**Information:**
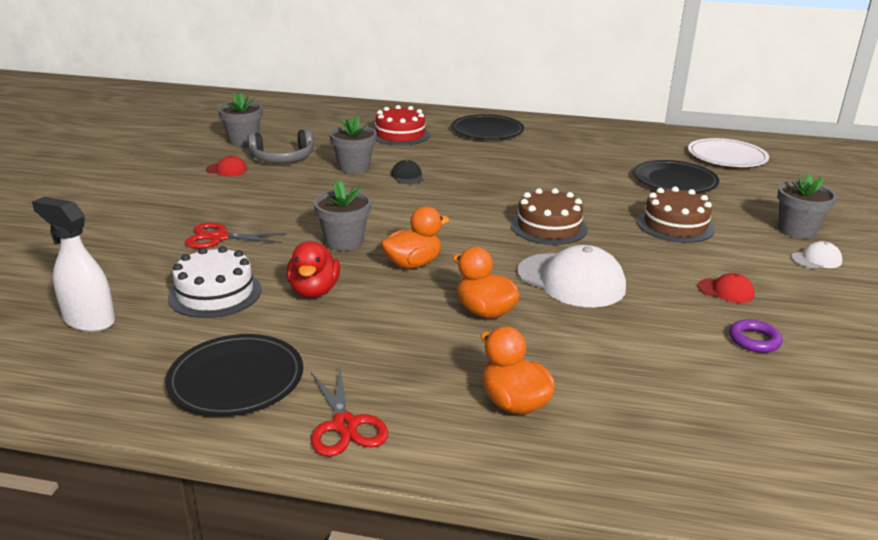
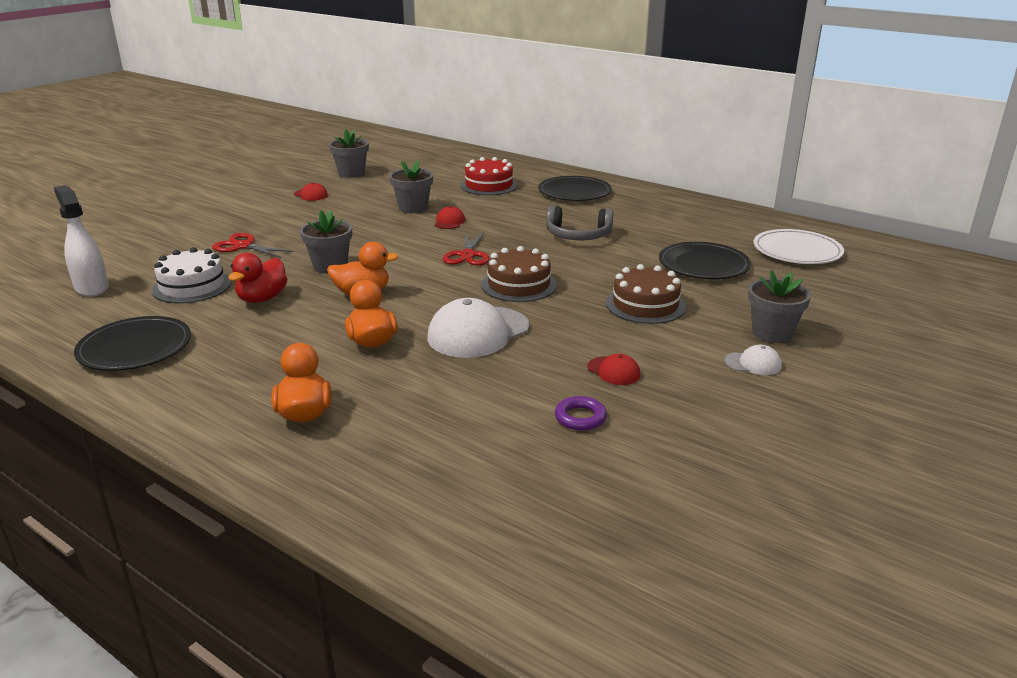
camera: 25 degrees right, 0 degrees up
(282, 158) = (365, 192): grey headphones -> grey headphones (578, 235)
(345, 425) = (167, 396): red scissors -> red scissors (467, 255)
(407, 176) = (449, 222): black cap -> red cap
(571, 280) = (478, 332): white cap -> white cap turned 75 degrees clockwise

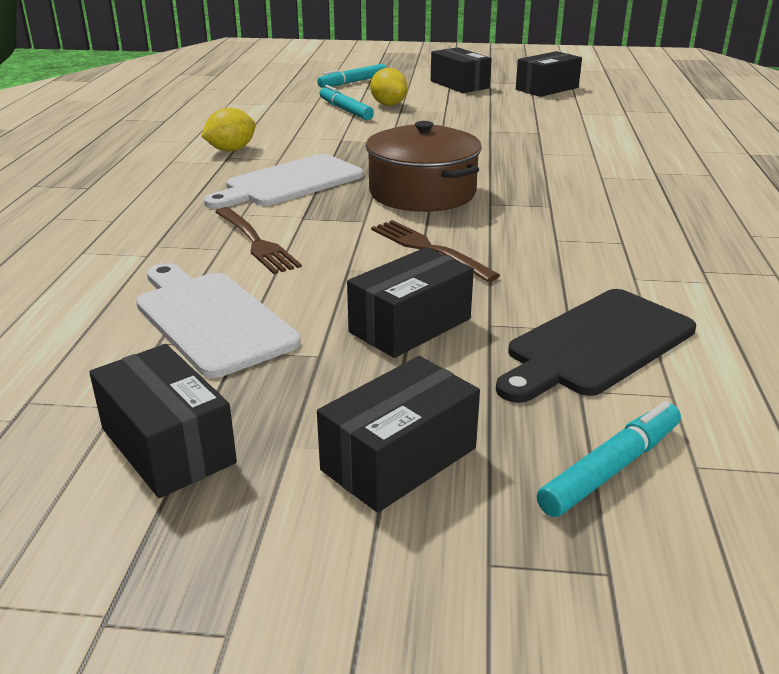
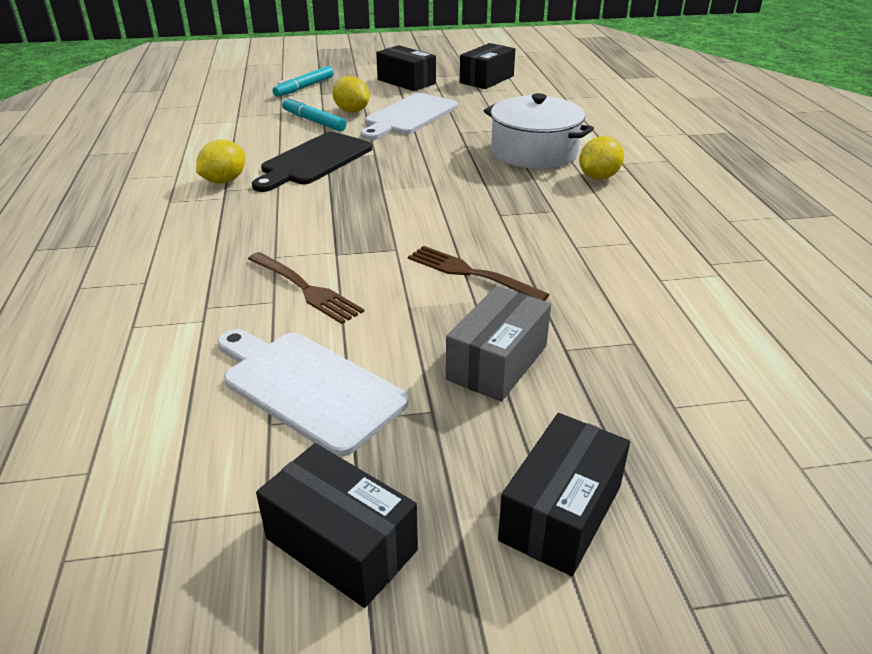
camera: 15 degrees left, 5 degrees up
(290, 183) = (303, 213): white cutting board -> white cutting board (409, 116)
(410, 325) = (497, 362): black box -> grey box
(422, 192) = (434, 210): brown pot -> none
(561, 154) = (534, 152): none -> white pot
(596, 344) = (664, 356): black cutting board -> black cutting board (314, 161)
(611, 468) = (738, 484): turquoise marker -> none
(619, 182) = (598, 177): none -> yellow lemon

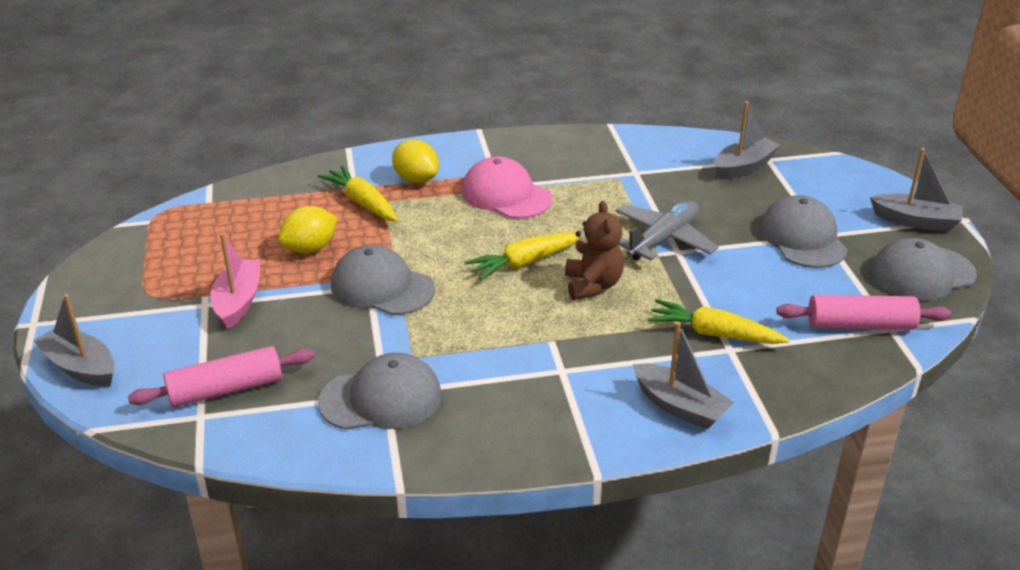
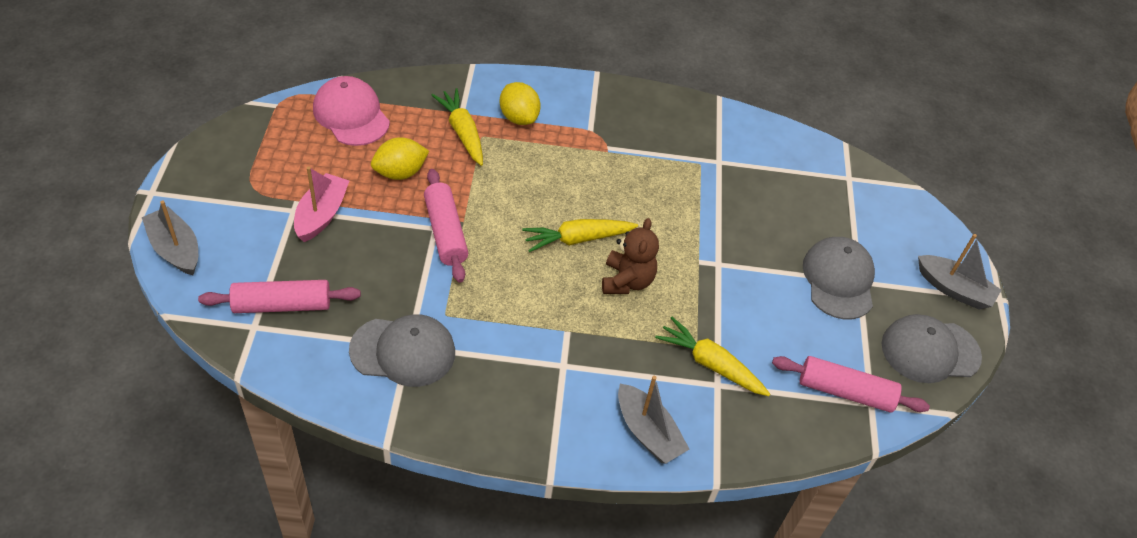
camera: 10 degrees right, 15 degrees up
(382, 287) = (446, 232): grey cap -> pink rolling pin
(506, 195) = (591, 157): pink cap -> pink cap (351, 115)
(663, 239) = (711, 246): grey plane -> none
(743, 167) = (822, 181): grey boat -> none

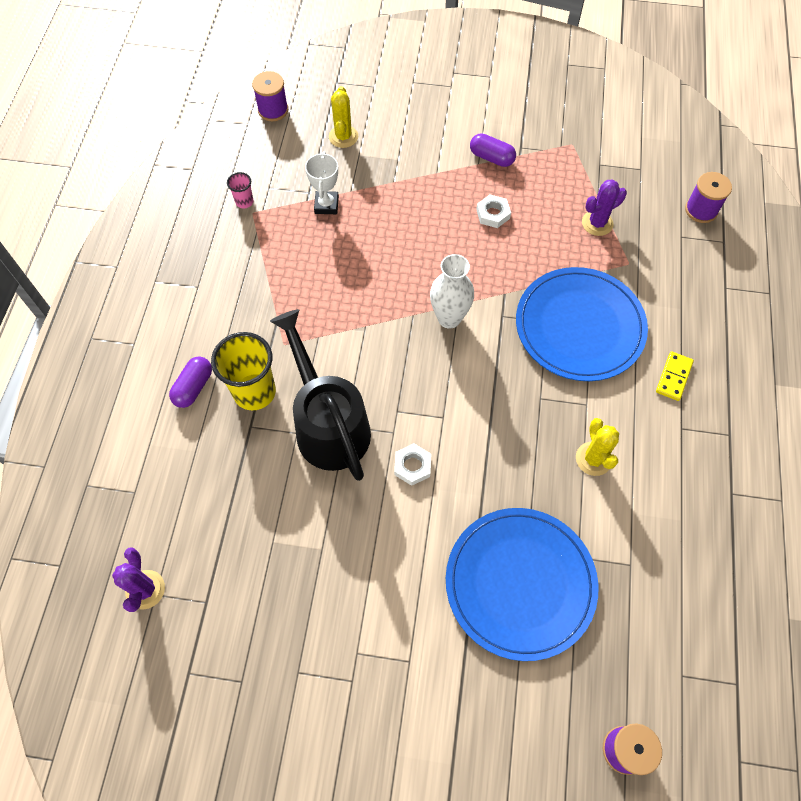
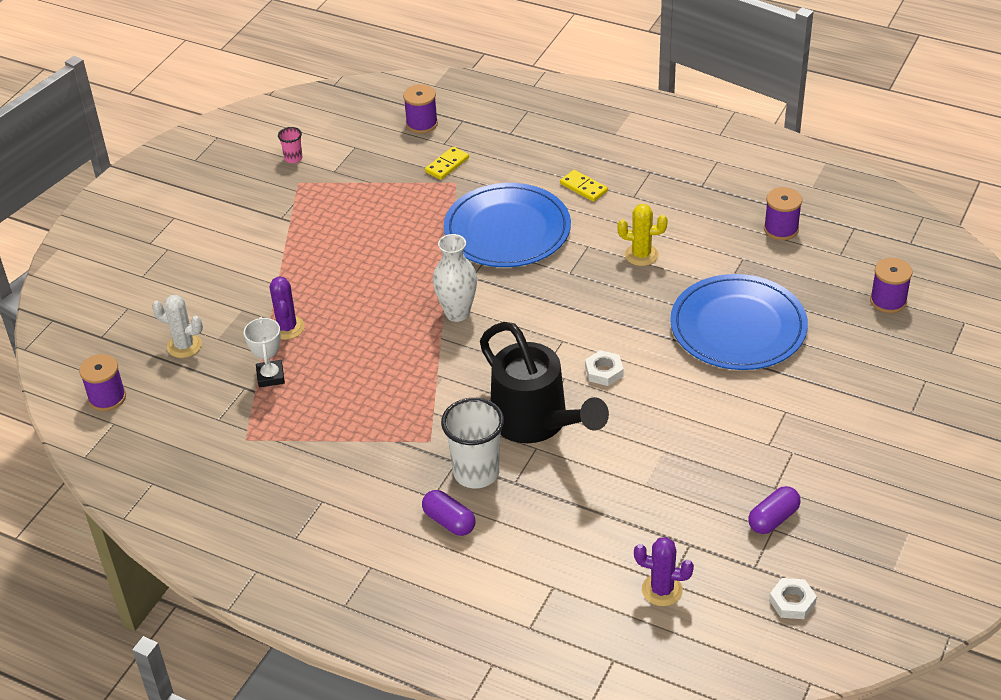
camera: 70 degrees left, 20 degrees down
(244, 202) = (227, 443): pink cup -> pink cup (293, 158)
(254, 392) = (476, 473): yellow cup -> white cup
(326, 205) = (270, 376): white trophy -> white trophy turned 60 degrees clockwise
(328, 424) = (536, 422): black watering can -> black watering can turned 120 degrees counterclockwise
(343, 137) = (184, 346): yellow cactus -> white cactus
(491, 157) = (281, 241): purple capsule -> purple capsule (773, 519)
(493, 214) = (352, 256): white nut -> white nut (792, 602)
(597, 223) = (401, 190): purple cactus -> purple cactus (287, 328)
(650, 248) = (447, 165): none -> yellow domino
(697, 597) = (781, 229): none -> purple spool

**Your instructions:**
Every line above in which the word "board" occurs is to be copied.

**Solution:**
(290, 183) = (303, 213): white cutting board -> white cutting board (409, 116)
(596, 344) = (664, 356): black cutting board -> black cutting board (314, 161)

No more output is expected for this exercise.